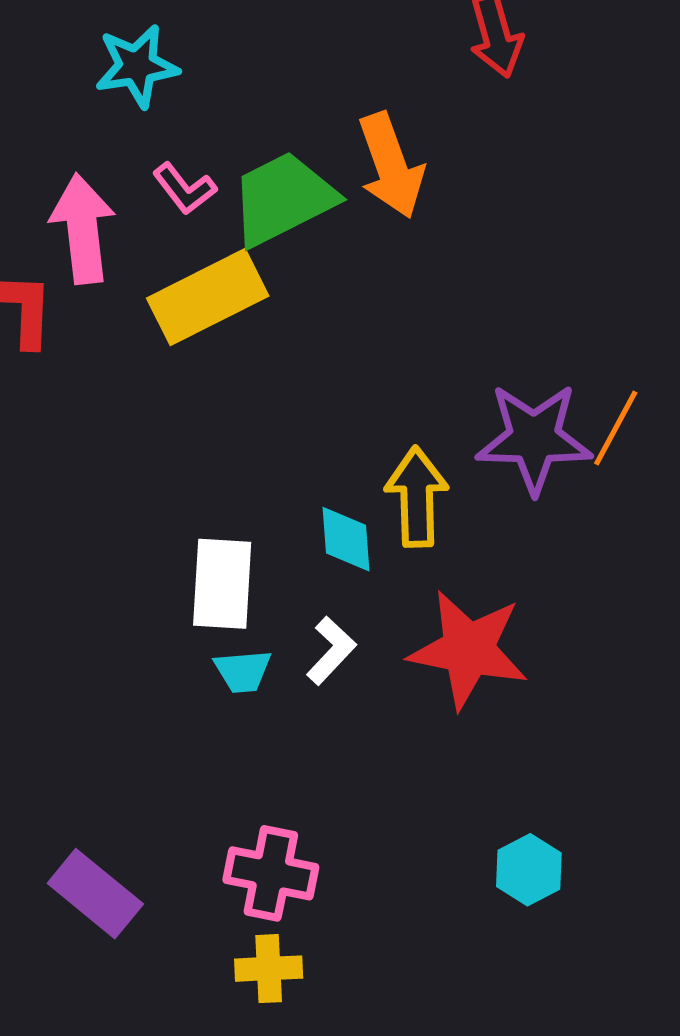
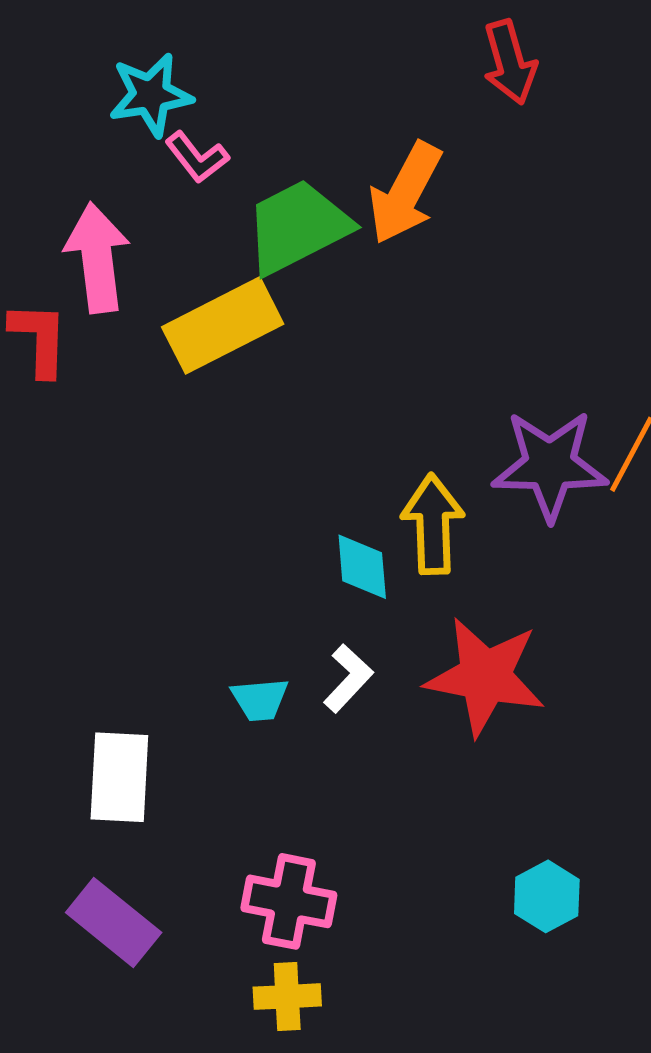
orange arrow: (391, 166) -> (405, 193), turned 48
pink L-shape: (184, 189) -> (197, 157), moved
white rectangle: (222, 584) -> (119, 777), moved

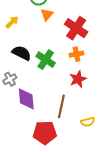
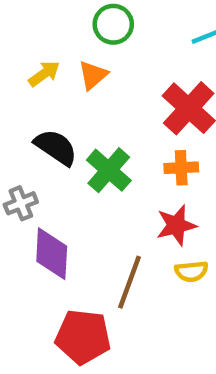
orange triangle: (47, 15) -> (93, 75), moved
yellow semicircle: (88, 122) -> (191, 271), moved

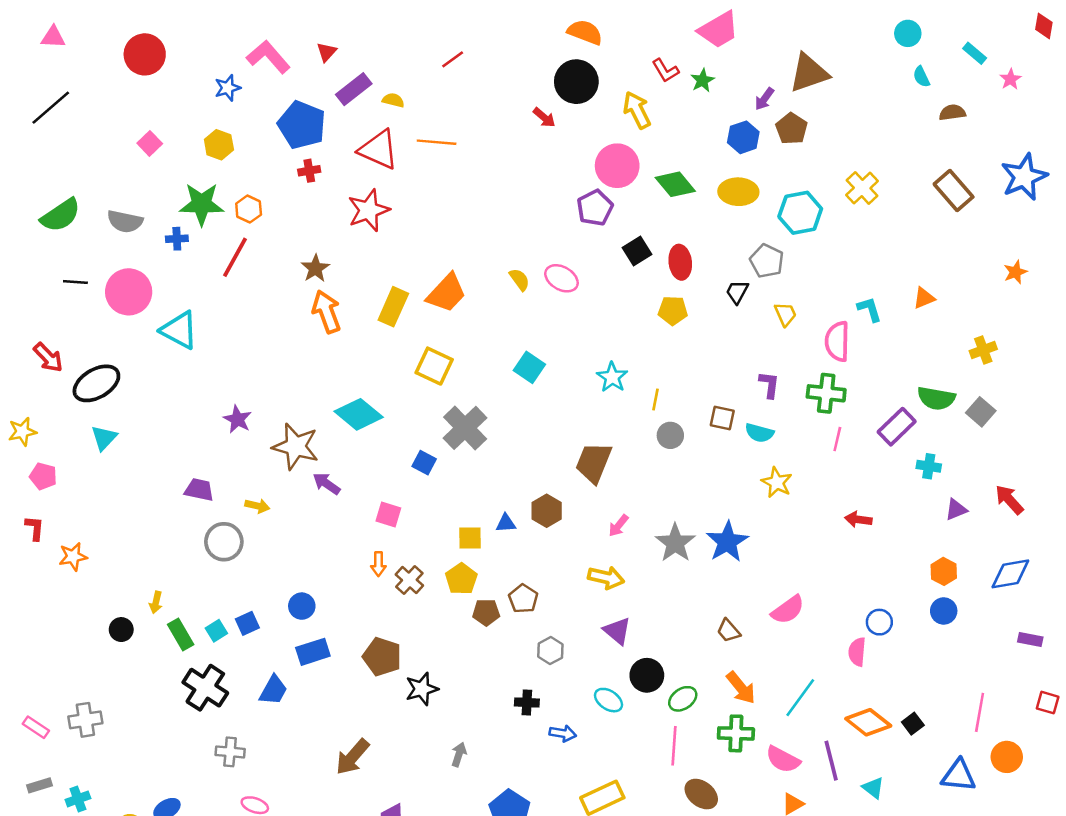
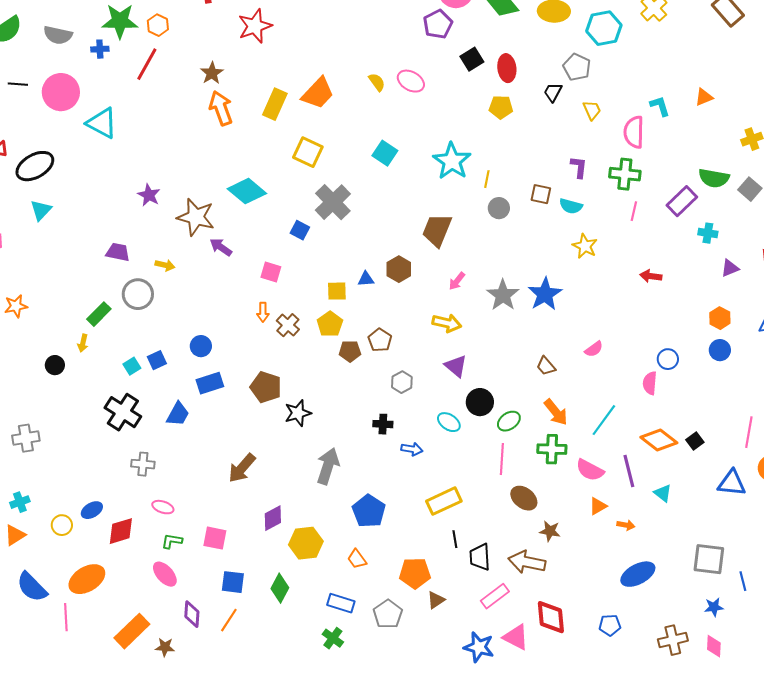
cyan star: (612, 377) -> (452, 161), size x1.5
pink semicircle: (788, 610) -> (594, 349), size x0.7
green rectangle: (181, 634) -> (99, 314), moved, turned 75
gray arrow: (459, 754) -> (328, 466), size x1.8

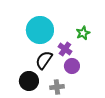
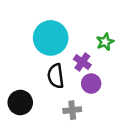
black semicircle: (44, 60) -> (56, 76), turned -42
black circle: (29, 81) -> (20, 103), moved

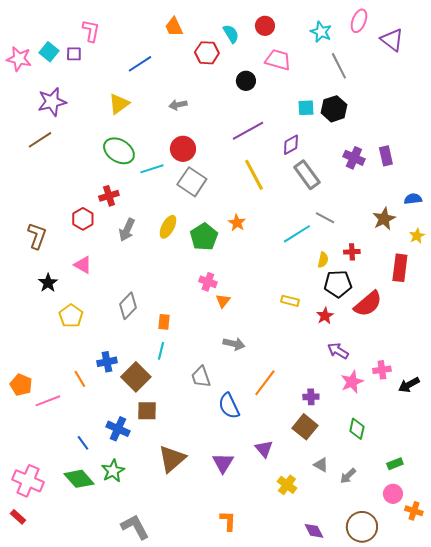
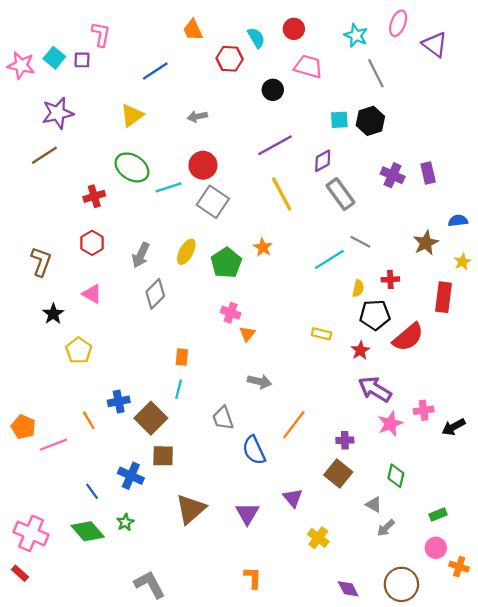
red cross: (109, 196) -> (94, 196), moved
gray diamond: (128, 306) -> (155, 294), moved
purple arrow: (338, 351) -> (375, 389), size x1.4
gray triangle: (321, 465) -> (374, 505), moved
green star: (113, 471) -> (125, 522), size x0.7

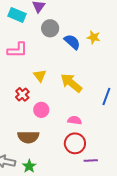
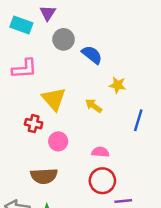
yellow star: (94, 37) -> (118, 85), moved
yellow triangle: (40, 76) -> (54, 99), size x1.5
yellow arrow: (71, 83) -> (94, 106), size x0.6
red cross: (22, 94) -> (34, 124), turned -32

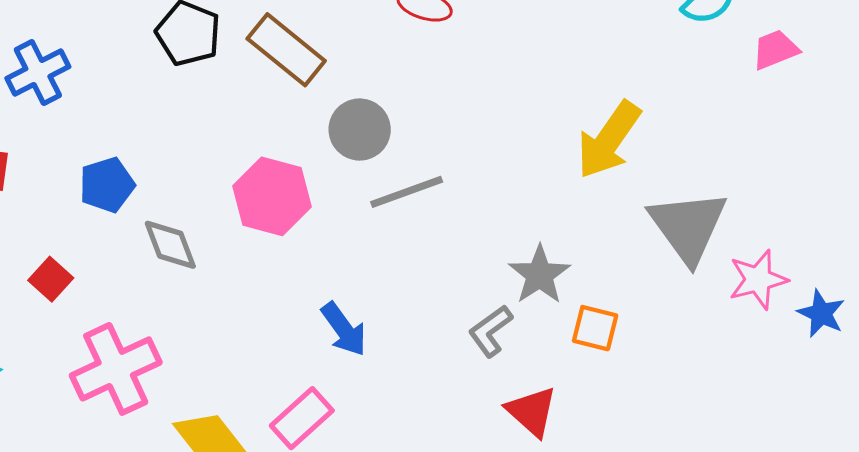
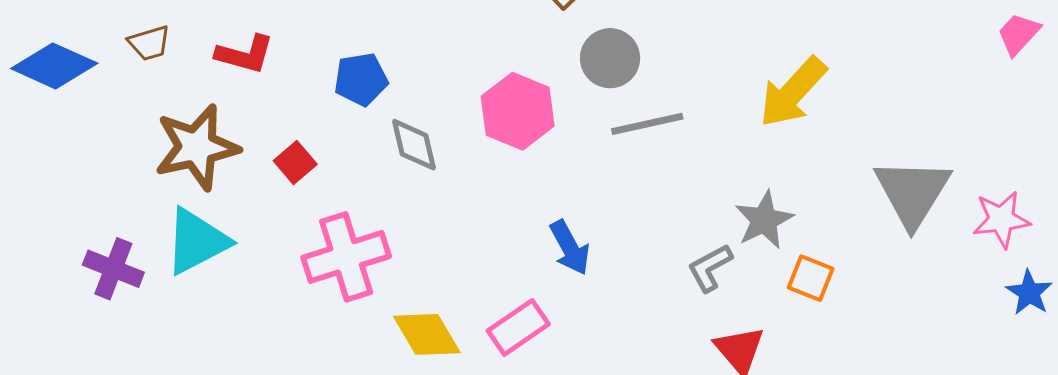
pink trapezoid: (775, 50) -> (1018, 34), turned -33
yellow arrow: (609, 140) -> (793, 92), moved
pink star: (758, 280) -> (1001, 219), moved

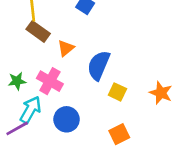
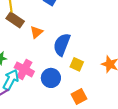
pink cross: (50, 81) -> (24, 69), moved
blue circle: (67, 119) -> (51, 78), moved

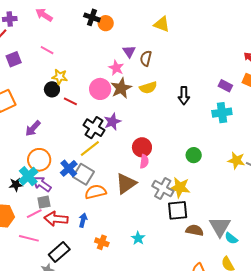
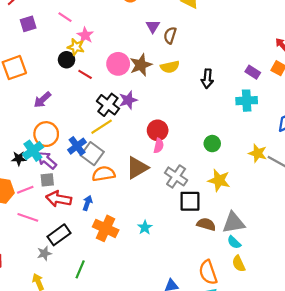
pink star: (116, 68) -> (85, 35), moved
yellow star: (180, 187) -> (219, 180), moved
pink line: (34, 214) -> (25, 190), moved
gray triangle: (220, 227) -> (234, 223), turned 45
cyan semicircle: (231, 238) -> (234, 242), moved
orange cross: (102, 242) -> (106, 228), size x1.6

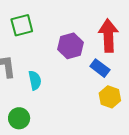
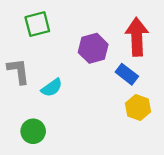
cyan semicircle: (35, 80) -> (52, 88), turned 66

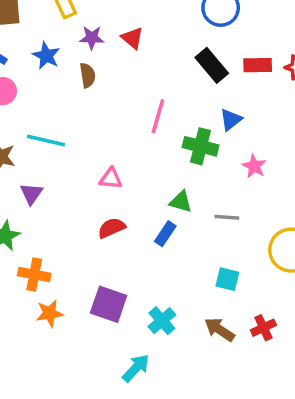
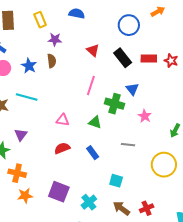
red triangle: (132, 38) -> (93, 50), moved
blue star: (46, 56) -> (29, 66), moved
blue triangle: (231, 120) -> (132, 89), turned -32
purple triangle: (31, 194) -> (21, 135), moved
green triangle: (181, 202) -> (95, 122), moved
blue rectangle: (165, 234) -> (93, 153), turned -72
cyan square: (227, 279) -> (116, 181), moved

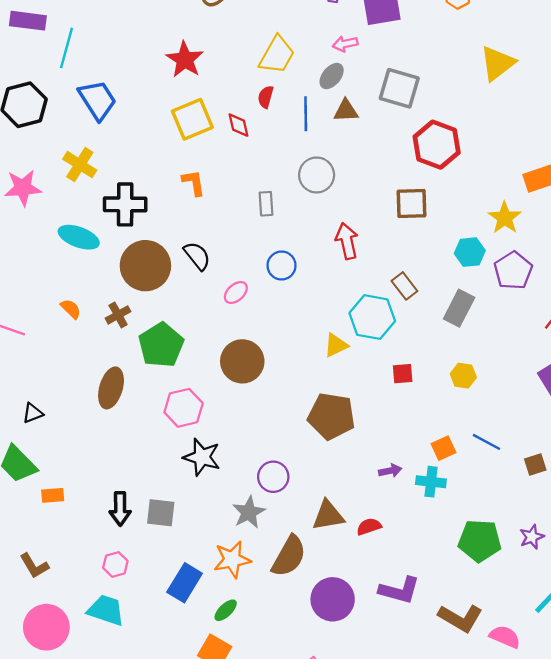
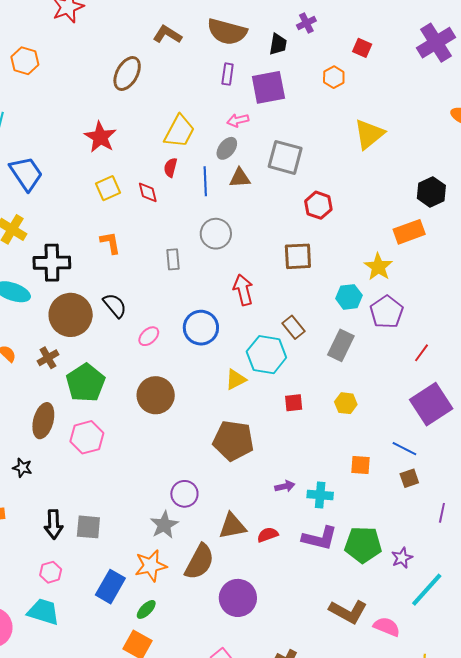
yellow square: (192, 119) -> (108, 188), size x0.7
red hexagon: (437, 145) -> (318, 205), size x0.7
blue circle: (282, 266) -> (201, 328), moved, size x1.4
pink hexagon: (184, 408) -> (87, 437), moved
blue line: (486, 442) -> (404, 449), moved
orange square: (443, 448) -> (360, 465), moved, turned 30
black star: (202, 457) -> (22, 468), moved, size x0.6
purple star: (532, 537) -> (402, 558), moved
purple L-shape: (399, 590) -> (320, 538), moved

======

■ **Work task**: Return all records above verbatim without their pictures.

■ **Exercise result**:
orange arrow: (391, 166) -> (405, 193), turned 48
pink L-shape: (184, 189) -> (197, 157), moved
white rectangle: (222, 584) -> (119, 777), moved

orange triangle: (47, 15) -> (93, 75), moved
yellow semicircle: (88, 122) -> (191, 271), moved

cyan star: (612, 377) -> (452, 161), size x1.5
pink semicircle: (788, 610) -> (594, 349), size x0.7
green rectangle: (181, 634) -> (99, 314), moved, turned 75
gray arrow: (459, 754) -> (328, 466), size x1.8

black semicircle: (44, 60) -> (56, 76), turned -42
black circle: (29, 81) -> (20, 103), moved

red cross: (109, 196) -> (94, 196), moved
gray diamond: (128, 306) -> (155, 294), moved
purple arrow: (338, 351) -> (375, 389), size x1.4
gray triangle: (321, 465) -> (374, 505), moved
green star: (113, 471) -> (125, 522), size x0.7

yellow star: (94, 37) -> (118, 85), moved
yellow triangle: (40, 76) -> (54, 99), size x1.5
yellow arrow: (71, 83) -> (94, 106), size x0.6
red cross: (22, 94) -> (34, 124), turned -32

pink trapezoid: (775, 50) -> (1018, 34), turned -33
yellow arrow: (609, 140) -> (793, 92), moved
pink star: (758, 280) -> (1001, 219), moved

pink cross: (50, 81) -> (24, 69), moved
blue circle: (67, 119) -> (51, 78), moved

pink star: (116, 68) -> (85, 35), moved
yellow star: (180, 187) -> (219, 180), moved
pink line: (34, 214) -> (25, 190), moved
gray triangle: (220, 227) -> (234, 223), turned 45
cyan semicircle: (231, 238) -> (234, 242), moved
orange cross: (102, 242) -> (106, 228), size x1.6

cyan semicircle: (35, 80) -> (52, 88), turned 66

red triangle: (132, 38) -> (93, 50), moved
blue star: (46, 56) -> (29, 66), moved
blue triangle: (231, 120) -> (132, 89), turned -32
purple triangle: (31, 194) -> (21, 135), moved
green triangle: (181, 202) -> (95, 122), moved
blue rectangle: (165, 234) -> (93, 153), turned -72
cyan square: (227, 279) -> (116, 181), moved

yellow square: (192, 119) -> (108, 188), size x0.7
red hexagon: (437, 145) -> (318, 205), size x0.7
blue circle: (282, 266) -> (201, 328), moved, size x1.4
pink hexagon: (184, 408) -> (87, 437), moved
blue line: (486, 442) -> (404, 449), moved
orange square: (443, 448) -> (360, 465), moved, turned 30
black star: (202, 457) -> (22, 468), moved, size x0.6
purple star: (532, 537) -> (402, 558), moved
purple L-shape: (399, 590) -> (320, 538), moved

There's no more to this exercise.